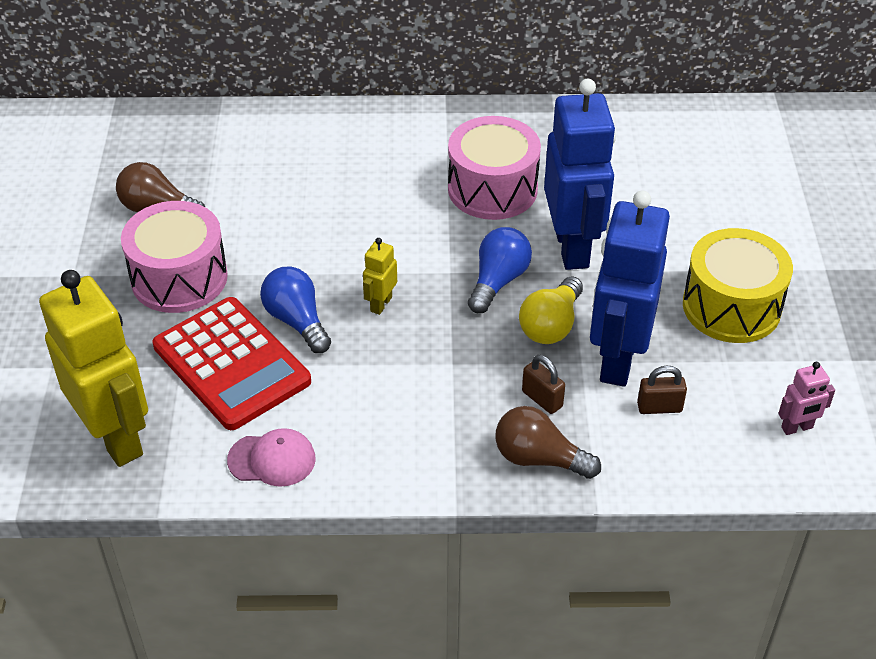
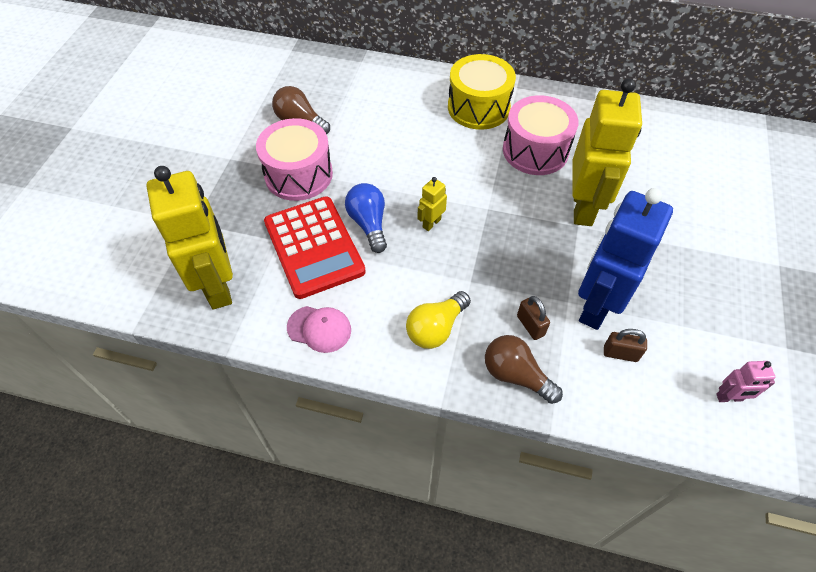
camera: 15 degrees right, 10 degrees up
blue light bulb [468,227,532,313] -> none
yellow light bulb [519,276,583,344] -> yellow light bulb moved to [406,291,471,349]
blue robot [544,79,616,270] -> yellow robot [572,78,642,226]
yellow drum [683,228,793,343] -> yellow drum moved to [448,54,516,130]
----
## REQUIREMENT
Determine how many lines of the listing hold the word "bulb" and reply with that figure alone.

## TASK RESPONSE
2